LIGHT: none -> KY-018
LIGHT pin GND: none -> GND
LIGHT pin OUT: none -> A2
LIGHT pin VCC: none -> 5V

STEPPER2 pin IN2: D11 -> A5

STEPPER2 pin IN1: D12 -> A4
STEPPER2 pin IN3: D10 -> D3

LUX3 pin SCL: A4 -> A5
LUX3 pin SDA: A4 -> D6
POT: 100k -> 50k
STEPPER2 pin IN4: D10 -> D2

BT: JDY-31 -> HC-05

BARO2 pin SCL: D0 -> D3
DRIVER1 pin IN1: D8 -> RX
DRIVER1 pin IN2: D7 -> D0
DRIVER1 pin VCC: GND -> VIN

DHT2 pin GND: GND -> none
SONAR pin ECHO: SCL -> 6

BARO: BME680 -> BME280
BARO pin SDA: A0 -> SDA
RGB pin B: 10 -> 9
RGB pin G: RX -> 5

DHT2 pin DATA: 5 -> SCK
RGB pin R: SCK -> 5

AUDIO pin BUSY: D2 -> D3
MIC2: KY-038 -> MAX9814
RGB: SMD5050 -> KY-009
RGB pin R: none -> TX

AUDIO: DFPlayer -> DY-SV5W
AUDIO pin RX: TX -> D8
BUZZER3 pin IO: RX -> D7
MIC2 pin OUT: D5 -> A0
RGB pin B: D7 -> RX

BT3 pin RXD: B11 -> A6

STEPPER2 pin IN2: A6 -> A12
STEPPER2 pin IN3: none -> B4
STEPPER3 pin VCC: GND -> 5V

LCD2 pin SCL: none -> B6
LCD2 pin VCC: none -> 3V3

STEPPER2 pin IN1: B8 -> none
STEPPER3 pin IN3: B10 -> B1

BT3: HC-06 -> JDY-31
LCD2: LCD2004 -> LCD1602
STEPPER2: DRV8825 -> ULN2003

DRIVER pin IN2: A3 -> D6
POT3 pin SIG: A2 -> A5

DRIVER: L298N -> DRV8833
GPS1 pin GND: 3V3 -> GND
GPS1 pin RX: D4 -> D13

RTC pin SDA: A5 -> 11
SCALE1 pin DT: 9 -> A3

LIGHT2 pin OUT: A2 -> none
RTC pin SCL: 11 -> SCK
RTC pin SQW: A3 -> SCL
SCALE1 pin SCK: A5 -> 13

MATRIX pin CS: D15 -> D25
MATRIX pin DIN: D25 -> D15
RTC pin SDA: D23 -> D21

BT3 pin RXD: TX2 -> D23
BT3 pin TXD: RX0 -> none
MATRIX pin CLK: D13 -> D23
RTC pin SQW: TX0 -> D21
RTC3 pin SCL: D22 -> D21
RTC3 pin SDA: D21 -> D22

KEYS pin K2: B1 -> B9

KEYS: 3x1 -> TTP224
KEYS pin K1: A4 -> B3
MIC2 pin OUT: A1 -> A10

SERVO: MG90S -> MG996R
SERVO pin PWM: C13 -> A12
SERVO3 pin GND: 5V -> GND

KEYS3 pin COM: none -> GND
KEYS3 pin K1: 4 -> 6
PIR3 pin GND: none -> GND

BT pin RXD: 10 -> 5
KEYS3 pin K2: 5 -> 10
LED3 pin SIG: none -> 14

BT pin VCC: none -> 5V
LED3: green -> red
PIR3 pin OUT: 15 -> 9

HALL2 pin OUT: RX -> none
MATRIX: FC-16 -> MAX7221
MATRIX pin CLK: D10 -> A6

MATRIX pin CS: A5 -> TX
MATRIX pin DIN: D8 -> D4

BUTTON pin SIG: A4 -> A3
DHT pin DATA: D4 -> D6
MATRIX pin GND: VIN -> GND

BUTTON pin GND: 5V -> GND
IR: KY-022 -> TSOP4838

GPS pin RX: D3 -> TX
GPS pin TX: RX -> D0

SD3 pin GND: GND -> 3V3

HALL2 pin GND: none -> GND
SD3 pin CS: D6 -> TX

============

Exercise goal:
Among the entries above, locate the lines containing "GPS1 pin RX: D4 -> D13" and "RTC pin SDA: D23 -> D21", and transcribe exactly those two lines and all lines between.

Response to this task:
GPS1 pin RX: D4 -> D13

RTC pin SDA: A5 -> 11
SCALE1 pin DT: 9 -> A3

LIGHT2 pin OUT: A2 -> none
RTC pin SCL: 11 -> SCK
RTC pin SQW: A3 -> SCL
SCALE1 pin SCK: A5 -> 13

MATRIX pin CS: D15 -> D25
MATRIX pin DIN: D25 -> D15
RTC pin SDA: D23 -> D21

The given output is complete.